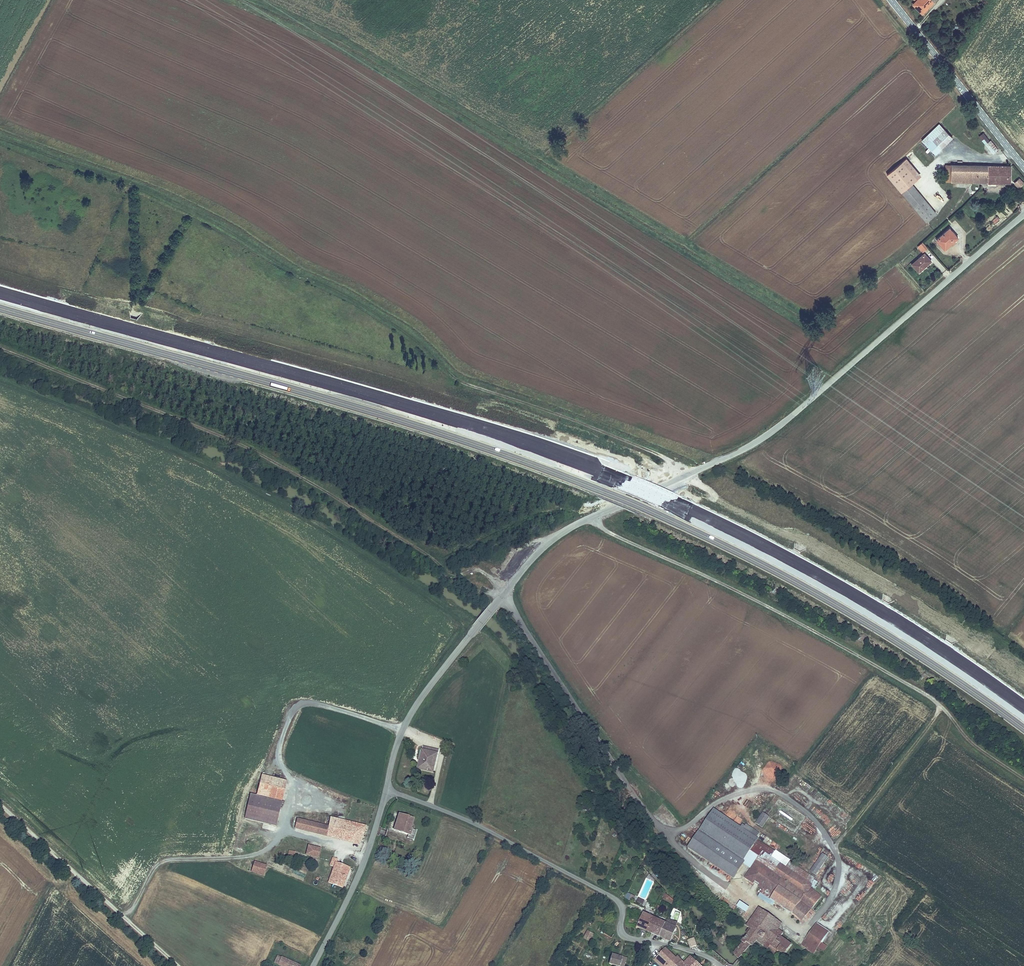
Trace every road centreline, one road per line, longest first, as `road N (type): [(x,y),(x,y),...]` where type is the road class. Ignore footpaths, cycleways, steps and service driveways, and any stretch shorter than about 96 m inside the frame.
road 1 (motorway): [(0,308),(434,432),(657,513),(832,600),(1023,727)]
road 2 (motorway): [(1023,709),(838,589),(612,477),(356,392),(0,293)]
road 3 (tertiary): [(1023,215),(773,431),(544,545),(410,713),(386,789)]
road 4 (track): [(0,135),(164,193),(376,310),(472,384),(664,455),(683,476)]
road 5 (track): [(507,589),(492,571),(449,571),(239,442),(0,345)]
road 6 (track): [(0,379),(212,465),(363,553),(472,633)]
road 7 (track): [(590,517),(925,693),(971,741),(1023,777)]
road 8 (unclassified): [(386,789),(463,818),(616,898),(631,938),(719,965)]
road 9 (track): [(0,802),(178,965)]
road 10 (secondary): [(891,0),(1023,167)]
road 11 (track): [(286,830),(258,855),(166,860),(125,917)]
road 12 (tertiary): [(386,789),(359,875),(312,965)]

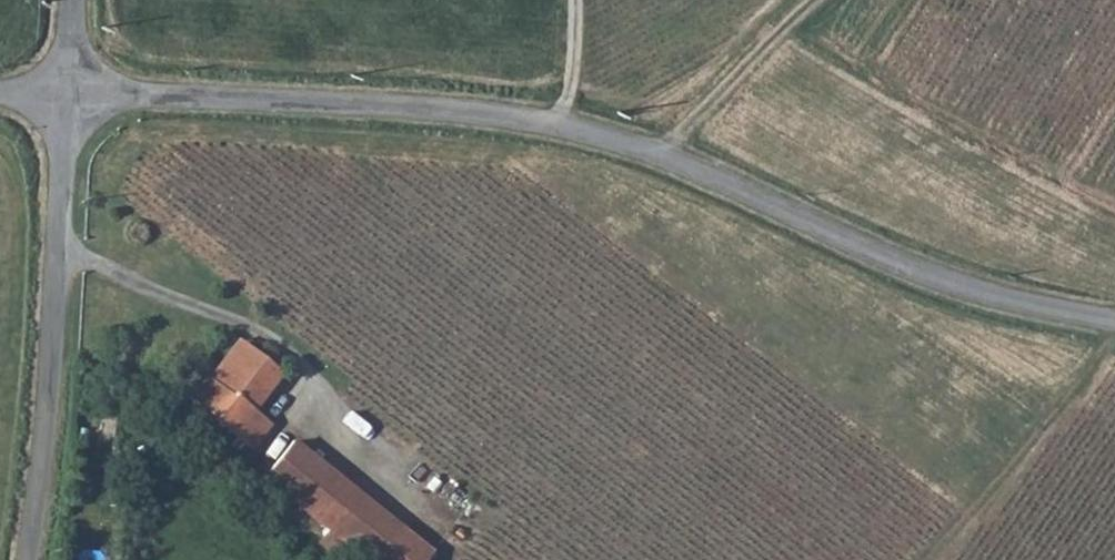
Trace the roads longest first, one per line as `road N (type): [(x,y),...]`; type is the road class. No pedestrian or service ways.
road 1 (unclassified): [(71,94),(367,105),(554,125),(661,155),(879,257),(997,300),(1114,321)]
road 2 (unclassified): [(24,559),(63,253),(71,94)]
road 3 (track): [(661,155),(824,0)]
road 4 (track): [(554,125),(570,82),(569,0)]

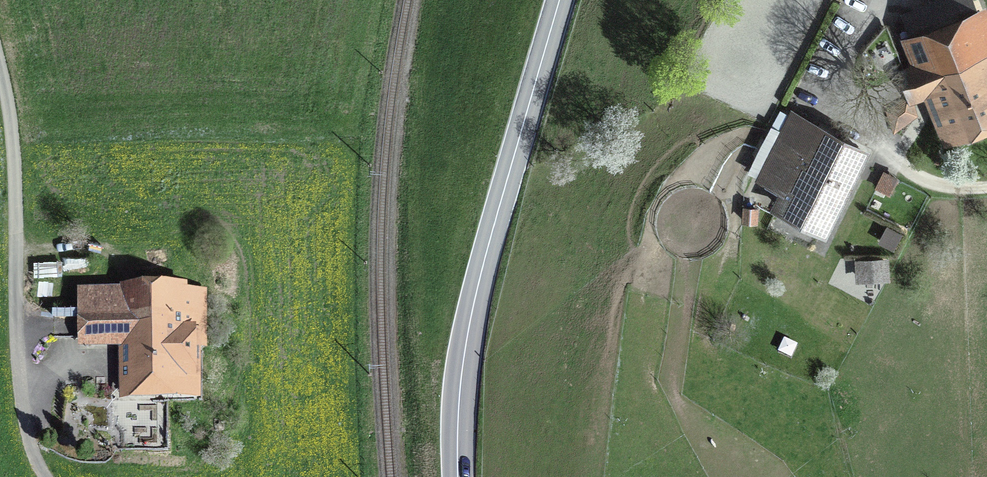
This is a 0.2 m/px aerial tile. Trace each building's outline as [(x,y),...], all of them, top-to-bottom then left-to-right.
[(970,0),(947,0),(907,16),(953,130),(986,116),(986,44),(970,0)] [(879,83),(902,75),(884,27),(861,53),(879,83)] [(893,129),(916,110),(907,95),(887,111),(893,129)] [(786,188),(778,206),(824,229),(863,151),(793,117),(763,177),(786,188)] [(884,172),(877,187),(889,192),(896,178),(884,172)] [(745,208),(744,221),(755,222),(756,208),(745,208)] [(885,277),(884,261),(859,262),(860,278),(885,277)] [(54,311),(54,337),(131,338),(130,389),(193,389),(193,346),(203,346),(203,295),(181,295),(181,294),(83,293),(83,311),(54,311)]
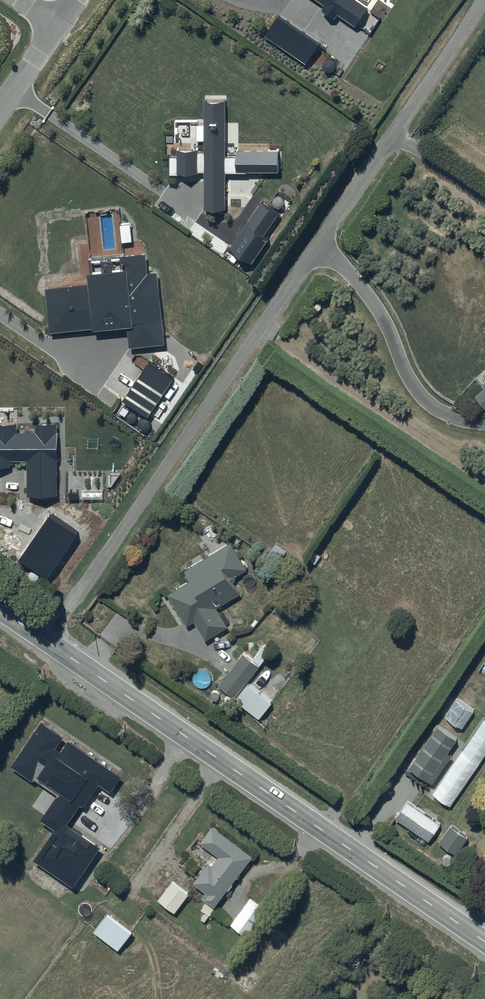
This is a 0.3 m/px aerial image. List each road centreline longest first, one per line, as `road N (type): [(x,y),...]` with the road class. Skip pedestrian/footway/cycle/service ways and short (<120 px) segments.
road 1 (tertiary): [(484,943),(0,611)]
road 2 (unknown): [(269,998),(363,859)]

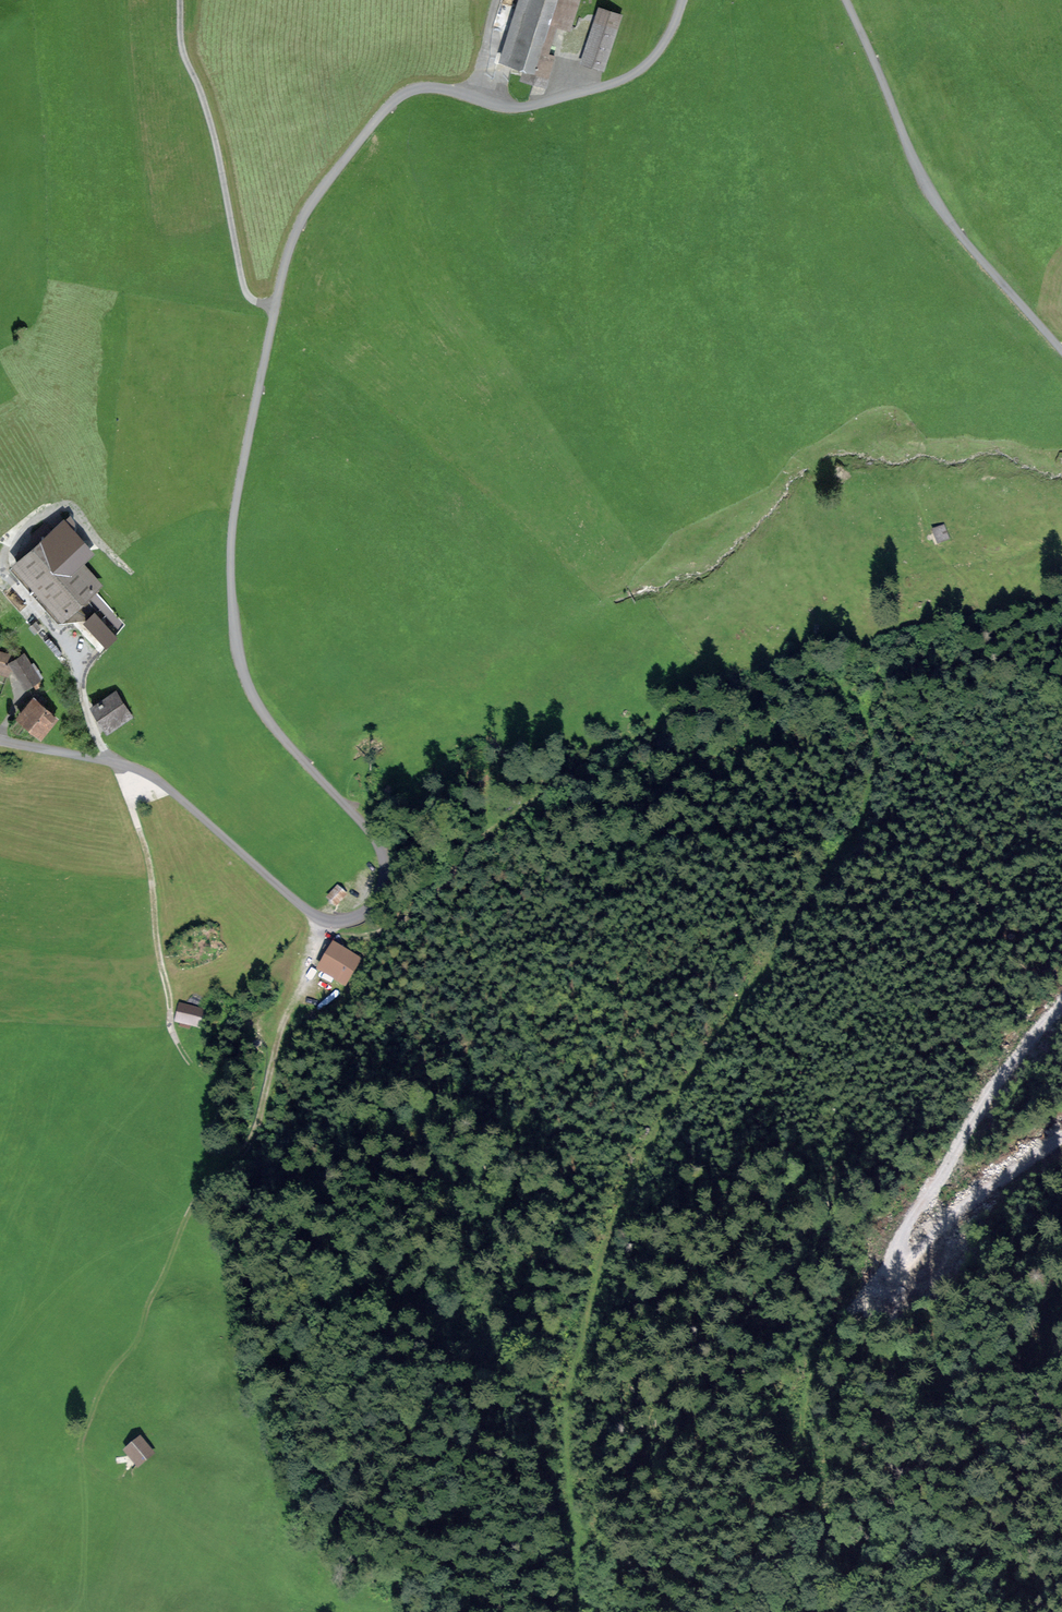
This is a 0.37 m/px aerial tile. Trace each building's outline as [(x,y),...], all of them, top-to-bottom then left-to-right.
[(499,63),(543,77),(567,0),(519,0),(499,63)] [(598,10),(582,63),(603,69),(619,17),(598,10)] [(10,569),(60,627),(97,594),(105,588),(85,565),(95,556),(90,550),(65,521),(10,569)] [(945,526),(934,531),(940,543),(950,538),(945,526)] [(5,672),(11,652),(0,649),(0,670),(5,672)] [(13,658),(28,685),(40,678),(25,652),(13,658)] [(92,708),(105,731),(128,718),(115,695),(92,708)] [(17,719),(40,739),(55,721),(32,701),(17,719)] [(338,888),(329,899),(336,905),(346,894),(338,888)] [(362,961),(331,944),(319,968),(350,984),(362,961)] [(205,1010),(181,1004),(177,1020),(201,1026),(205,1010)] [(139,1436),(125,1449),(138,1464),(152,1451),(139,1436)]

**WHAT TO PRODUCE**:
Return every line shown above without changing a word, and skip the pictures.

**TASK OUTPUT**:
Trace every road centreline, one road per line, longest first, as `road N (type): [(x,y),(x,y),...]` where type is the road class. Ignore footpaths, cycleways, steps and service driveways, and any stretch shorter than about 96 m inside the frame.
road 1 (motorway): [(0,308),(434,432),(657,513),(832,600),(1023,727)]
road 2 (motorway): [(1023,709),(838,589),(612,477),(356,392),(0,293)]
road 3 (tertiary): [(1023,215),(773,431),(544,545),(410,713),(386,789)]
road 4 (track): [(0,135),(164,193),(376,310),(472,384),(664,455),(683,476)]
road 5 (track): [(507,589),(492,571),(449,571),(239,442),(0,345)]
road 6 (track): [(0,379),(212,465),(363,553),(472,633)]
road 7 (track): [(590,517),(925,693),(971,741),(1023,777)]
road 8 (unclassified): [(386,789),(463,818),(616,898),(631,938),(719,965)]
road 9 (track): [(0,802),(178,965)]
road 10 (secondary): [(891,0),(1023,167)]
road 11 (track): [(286,830),(258,855),(166,860),(125,917)]
road 12 (tertiary): [(386,789),(359,875),(312,965)]

Trace the roads longest first, one per line as `road N (type): [(x,y),...]`; type is the road class. No pedestrian or service ways.
road 1 (unclassified): [(71,94),(367,105),(554,125),(661,155),(879,257),(997,300),(1114,321)]
road 2 (unclassified): [(24,559),(63,253),(71,94)]
road 3 (track): [(661,155),(824,0)]
road 4 (track): [(554,125),(570,82),(569,0)]

This is a 0.2 m/px aerial tile. Trace each building's outline as [(x,y),...], all of them, top-to-bottom then left-to-right.
[(970,0),(947,0),(907,16),(953,130),(986,116),(986,44),(970,0)] [(879,83),(902,75),(884,27),(861,53),(879,83)] [(893,129),(916,110),(907,95),(887,111),(893,129)] [(786,188),(778,206),(824,229),(863,151),(793,117),(763,177),(786,188)] [(884,172),(877,187),(889,192),(896,178),(884,172)] [(745,208),(744,221),(755,222),(756,208),(745,208)] [(885,277),(884,261),(859,262),(860,278),(885,277)] [(54,311),(54,337),(131,338),(130,389),(193,389),(193,346),(203,346),(203,295),(181,295),(181,294),(83,293),(83,311),(54,311)]
This is a 0.3 m/px aerial image. List each road centreline longest first, one per line, as `road N (type): [(x,y),...]` with the road class. Skip pedestrian/footway/cycle/service ways and short (<120 px) segments.
road 1 (tertiary): [(484,943),(0,611)]
road 2 (unknown): [(269,998),(363,859)]

This is a 0.37 m/px aerial tile. Trace each building's outline as [(x,y),...], all of them, top-to-bottom then left-to-right.
[(499,63),(543,77),(567,0),(519,0),(499,63)] [(598,10),(582,63),(603,69),(619,17),(598,10)] [(10,569),(60,627),(97,594),(105,588),(85,565),(95,556),(90,550),(65,521),(10,569)] [(945,526),(934,531),(940,543),(950,538),(945,526)] [(5,672),(11,652),(0,649),(0,670),(5,672)] [(13,658),(28,685),(40,678),(25,652),(13,658)] [(92,708),(105,731),(128,718),(115,695),(92,708)] [(17,719),(40,739),(55,721),(32,701),(17,719)] [(338,888),(329,899),(336,905),(346,894),(338,888)] [(362,961),(331,944),(319,968),(350,984),(362,961)] [(205,1010),(181,1004),(177,1020),(201,1026),(205,1010)] [(139,1436),(125,1449),(138,1464),(152,1451),(139,1436)]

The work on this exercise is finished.